Your job with the data below: print everything from the line that holds "C2: 22uF (plus" down to the line that holds "R8: 1.1k (IC1/PB2, N_1)", ends included, exactly, and nothing else.

(SUPPLIED MATERIAL Opens)

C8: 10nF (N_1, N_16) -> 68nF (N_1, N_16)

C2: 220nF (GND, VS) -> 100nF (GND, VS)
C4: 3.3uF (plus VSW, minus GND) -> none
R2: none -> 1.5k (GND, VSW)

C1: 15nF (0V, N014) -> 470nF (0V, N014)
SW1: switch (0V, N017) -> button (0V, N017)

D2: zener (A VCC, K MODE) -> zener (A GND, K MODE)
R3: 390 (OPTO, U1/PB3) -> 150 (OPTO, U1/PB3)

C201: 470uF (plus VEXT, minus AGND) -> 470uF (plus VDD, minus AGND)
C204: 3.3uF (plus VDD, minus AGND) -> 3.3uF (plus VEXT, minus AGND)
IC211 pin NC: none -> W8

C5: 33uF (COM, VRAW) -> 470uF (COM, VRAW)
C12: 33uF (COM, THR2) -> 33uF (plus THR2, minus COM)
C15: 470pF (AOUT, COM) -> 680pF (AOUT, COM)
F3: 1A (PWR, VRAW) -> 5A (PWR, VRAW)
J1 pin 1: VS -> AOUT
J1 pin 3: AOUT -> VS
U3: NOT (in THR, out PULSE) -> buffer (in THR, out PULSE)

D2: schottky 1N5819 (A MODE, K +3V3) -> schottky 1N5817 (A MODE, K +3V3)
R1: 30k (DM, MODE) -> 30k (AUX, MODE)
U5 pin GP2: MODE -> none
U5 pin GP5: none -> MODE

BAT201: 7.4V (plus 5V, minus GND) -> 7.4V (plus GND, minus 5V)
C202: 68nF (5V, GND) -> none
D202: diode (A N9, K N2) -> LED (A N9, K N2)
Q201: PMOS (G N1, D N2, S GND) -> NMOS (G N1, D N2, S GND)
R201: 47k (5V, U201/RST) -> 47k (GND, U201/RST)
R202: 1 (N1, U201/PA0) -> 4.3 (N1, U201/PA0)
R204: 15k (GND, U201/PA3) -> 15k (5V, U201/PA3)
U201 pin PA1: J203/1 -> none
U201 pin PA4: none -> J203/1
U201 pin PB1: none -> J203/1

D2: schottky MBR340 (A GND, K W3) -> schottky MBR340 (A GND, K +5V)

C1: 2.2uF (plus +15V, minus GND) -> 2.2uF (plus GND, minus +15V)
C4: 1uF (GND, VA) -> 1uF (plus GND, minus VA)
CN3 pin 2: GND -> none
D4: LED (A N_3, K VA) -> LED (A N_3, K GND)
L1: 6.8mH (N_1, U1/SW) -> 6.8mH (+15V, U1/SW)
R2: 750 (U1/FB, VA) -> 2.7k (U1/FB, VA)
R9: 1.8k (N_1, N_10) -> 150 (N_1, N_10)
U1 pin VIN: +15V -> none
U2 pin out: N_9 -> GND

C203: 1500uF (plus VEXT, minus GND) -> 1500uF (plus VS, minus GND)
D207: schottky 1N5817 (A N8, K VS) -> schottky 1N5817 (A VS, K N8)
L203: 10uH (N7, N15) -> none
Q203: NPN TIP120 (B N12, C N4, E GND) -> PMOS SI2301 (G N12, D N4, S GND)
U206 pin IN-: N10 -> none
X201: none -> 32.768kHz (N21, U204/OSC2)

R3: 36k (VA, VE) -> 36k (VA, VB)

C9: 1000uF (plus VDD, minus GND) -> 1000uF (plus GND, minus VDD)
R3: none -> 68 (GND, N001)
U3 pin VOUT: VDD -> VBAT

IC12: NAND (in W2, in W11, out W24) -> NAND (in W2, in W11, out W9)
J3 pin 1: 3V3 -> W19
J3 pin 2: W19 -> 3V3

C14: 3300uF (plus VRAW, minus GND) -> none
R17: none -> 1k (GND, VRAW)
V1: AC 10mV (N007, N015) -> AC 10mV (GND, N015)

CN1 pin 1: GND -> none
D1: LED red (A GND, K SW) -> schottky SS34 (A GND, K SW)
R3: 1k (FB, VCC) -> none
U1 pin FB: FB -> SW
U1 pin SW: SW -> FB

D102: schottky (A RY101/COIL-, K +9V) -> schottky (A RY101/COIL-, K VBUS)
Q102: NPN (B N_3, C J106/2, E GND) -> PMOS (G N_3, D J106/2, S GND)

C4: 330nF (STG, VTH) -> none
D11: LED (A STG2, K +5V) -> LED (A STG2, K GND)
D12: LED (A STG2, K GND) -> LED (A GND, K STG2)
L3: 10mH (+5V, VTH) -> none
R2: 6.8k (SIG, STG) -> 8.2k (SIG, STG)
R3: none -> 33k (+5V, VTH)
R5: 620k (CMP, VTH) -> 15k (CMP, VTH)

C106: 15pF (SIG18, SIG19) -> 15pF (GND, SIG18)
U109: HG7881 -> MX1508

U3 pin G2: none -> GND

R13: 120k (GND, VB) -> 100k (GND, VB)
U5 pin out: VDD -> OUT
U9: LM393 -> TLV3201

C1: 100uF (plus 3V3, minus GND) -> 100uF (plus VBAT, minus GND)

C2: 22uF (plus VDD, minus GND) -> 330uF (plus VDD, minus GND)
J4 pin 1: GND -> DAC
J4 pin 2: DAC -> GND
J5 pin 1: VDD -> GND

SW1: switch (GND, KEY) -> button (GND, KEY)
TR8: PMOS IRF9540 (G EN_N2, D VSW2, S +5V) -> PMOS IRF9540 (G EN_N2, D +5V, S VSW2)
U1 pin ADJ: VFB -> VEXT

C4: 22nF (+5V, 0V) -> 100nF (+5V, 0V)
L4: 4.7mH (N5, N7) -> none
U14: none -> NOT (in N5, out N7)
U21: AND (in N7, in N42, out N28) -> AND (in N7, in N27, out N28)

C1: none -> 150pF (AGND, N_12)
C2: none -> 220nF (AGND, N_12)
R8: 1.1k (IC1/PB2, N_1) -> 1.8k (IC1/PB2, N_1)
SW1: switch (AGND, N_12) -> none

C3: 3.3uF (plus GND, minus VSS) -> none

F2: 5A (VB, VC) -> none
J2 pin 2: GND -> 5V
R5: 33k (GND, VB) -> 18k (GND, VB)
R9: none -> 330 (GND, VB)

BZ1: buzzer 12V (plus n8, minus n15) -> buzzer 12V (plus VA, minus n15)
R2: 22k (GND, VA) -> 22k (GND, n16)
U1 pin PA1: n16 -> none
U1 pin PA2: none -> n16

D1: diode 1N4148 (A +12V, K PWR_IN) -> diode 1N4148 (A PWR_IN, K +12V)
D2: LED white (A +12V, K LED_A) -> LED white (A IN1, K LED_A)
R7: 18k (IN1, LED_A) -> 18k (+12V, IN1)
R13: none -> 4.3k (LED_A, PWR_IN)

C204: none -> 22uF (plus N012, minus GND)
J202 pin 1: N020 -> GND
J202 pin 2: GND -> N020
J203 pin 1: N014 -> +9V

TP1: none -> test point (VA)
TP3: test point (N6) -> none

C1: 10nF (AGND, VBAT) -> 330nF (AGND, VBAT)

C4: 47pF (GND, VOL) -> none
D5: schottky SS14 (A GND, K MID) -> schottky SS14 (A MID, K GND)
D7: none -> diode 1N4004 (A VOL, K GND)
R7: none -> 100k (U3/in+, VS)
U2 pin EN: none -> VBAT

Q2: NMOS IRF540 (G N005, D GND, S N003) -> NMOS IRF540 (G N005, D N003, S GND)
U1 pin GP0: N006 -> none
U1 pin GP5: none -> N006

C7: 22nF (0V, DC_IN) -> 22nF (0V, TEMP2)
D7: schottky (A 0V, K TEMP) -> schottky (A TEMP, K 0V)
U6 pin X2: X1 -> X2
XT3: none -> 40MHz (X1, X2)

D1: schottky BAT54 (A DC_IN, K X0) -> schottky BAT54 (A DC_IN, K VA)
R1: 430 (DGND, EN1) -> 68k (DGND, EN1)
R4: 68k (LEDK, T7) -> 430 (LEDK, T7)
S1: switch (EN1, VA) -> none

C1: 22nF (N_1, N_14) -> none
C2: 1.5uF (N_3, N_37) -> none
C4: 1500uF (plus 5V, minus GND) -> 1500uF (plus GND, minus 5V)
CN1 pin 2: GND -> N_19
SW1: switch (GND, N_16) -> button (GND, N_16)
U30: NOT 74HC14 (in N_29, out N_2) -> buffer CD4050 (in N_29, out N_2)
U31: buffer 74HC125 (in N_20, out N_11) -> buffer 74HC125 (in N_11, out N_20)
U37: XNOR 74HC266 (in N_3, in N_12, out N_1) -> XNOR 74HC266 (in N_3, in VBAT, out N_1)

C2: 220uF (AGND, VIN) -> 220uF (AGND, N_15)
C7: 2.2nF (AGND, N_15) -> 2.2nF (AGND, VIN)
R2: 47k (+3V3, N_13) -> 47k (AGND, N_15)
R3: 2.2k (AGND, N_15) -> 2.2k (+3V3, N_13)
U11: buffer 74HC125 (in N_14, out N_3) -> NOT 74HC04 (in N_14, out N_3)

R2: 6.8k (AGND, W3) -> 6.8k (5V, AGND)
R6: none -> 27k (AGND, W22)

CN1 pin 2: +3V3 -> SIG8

(SUPPLIED MATERIAL Closes)

- _REPLY_:
C2: 22uF (plus VDD, minus GND) -> 330uF (plus VDD, minus GND)
J4 pin 1: GND -> DAC
J4 pin 2: DAC -> GND
J5 pin 1: VDD -> GND

SW1: switch (GND, KEY) -> button (GND, KEY)
TR8: PMOS IRF9540 (G EN_N2, D VSW2, S +5V) -> PMOS IRF9540 (G EN_N2, D +5V, S VSW2)
U1 pin ADJ: VFB -> VEXT

C4: 22nF (+5V, 0V) -> 100nF (+5V, 0V)
L4: 4.7mH (N5, N7) -> none
U14: none -> NOT (in N5, out N7)
U21: AND (in N7, in N42, out N28) -> AND (in N7, in N27, out N28)

C1: none -> 150pF (AGND, N_12)
C2: none -> 220nF (AGND, N_12)
R8: 1.1k (IC1/PB2, N_1) -> 1.8k (IC1/PB2, N_1)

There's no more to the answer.